╭──

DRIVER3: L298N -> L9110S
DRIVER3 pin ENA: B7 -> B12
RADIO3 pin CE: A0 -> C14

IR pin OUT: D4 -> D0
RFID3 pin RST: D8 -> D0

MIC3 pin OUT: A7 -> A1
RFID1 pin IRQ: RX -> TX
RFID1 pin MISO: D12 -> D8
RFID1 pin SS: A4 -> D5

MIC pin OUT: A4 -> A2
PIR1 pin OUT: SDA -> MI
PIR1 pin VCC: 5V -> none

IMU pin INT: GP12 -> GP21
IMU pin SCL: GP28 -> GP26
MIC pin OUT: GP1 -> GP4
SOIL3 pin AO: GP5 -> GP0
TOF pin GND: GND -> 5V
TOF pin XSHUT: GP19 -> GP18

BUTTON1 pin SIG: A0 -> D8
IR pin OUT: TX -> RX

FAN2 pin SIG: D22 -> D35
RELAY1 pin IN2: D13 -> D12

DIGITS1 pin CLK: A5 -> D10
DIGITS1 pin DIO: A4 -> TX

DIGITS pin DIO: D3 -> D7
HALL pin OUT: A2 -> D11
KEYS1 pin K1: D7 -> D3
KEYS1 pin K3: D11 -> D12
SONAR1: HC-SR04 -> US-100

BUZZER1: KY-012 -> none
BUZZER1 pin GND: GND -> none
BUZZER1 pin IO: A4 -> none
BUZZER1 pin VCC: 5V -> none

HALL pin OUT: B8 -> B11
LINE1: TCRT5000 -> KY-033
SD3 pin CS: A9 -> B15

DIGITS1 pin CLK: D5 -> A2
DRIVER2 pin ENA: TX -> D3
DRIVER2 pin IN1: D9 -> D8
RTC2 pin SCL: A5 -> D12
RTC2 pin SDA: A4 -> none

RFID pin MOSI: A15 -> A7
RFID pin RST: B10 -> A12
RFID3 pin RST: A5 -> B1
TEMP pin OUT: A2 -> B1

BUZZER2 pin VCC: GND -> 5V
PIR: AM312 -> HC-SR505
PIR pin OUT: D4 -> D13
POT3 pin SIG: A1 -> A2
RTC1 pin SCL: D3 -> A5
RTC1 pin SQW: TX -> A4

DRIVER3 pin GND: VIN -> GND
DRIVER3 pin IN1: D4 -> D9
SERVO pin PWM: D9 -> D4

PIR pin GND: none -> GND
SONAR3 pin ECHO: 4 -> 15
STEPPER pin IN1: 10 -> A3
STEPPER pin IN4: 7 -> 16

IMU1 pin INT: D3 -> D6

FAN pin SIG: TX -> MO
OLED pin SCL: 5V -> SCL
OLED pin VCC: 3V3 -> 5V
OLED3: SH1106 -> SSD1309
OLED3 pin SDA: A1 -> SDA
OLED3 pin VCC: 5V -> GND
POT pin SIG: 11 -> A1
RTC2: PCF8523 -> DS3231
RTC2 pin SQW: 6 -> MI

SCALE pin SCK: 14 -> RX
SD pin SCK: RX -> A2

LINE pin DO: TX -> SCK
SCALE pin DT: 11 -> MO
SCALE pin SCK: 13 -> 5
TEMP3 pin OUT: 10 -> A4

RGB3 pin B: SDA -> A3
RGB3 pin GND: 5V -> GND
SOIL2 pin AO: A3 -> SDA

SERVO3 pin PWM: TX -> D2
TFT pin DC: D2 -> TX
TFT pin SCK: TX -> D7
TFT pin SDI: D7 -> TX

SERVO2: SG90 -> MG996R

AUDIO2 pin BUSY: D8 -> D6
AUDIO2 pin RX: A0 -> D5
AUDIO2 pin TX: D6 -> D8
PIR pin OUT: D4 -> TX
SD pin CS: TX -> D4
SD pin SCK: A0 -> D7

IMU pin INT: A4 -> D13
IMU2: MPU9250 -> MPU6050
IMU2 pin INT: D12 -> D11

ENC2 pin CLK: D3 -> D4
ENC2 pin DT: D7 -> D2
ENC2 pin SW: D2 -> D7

╰──

EXERCISE DETAILS – Return every line of the preceding records in which the word "SCALE" appears.

EXERCISE RESULT –
SCALE pin SCK: 14 -> RX
SCALE pin DT: 11 -> MO
SCALE pin SCK: 13 -> 5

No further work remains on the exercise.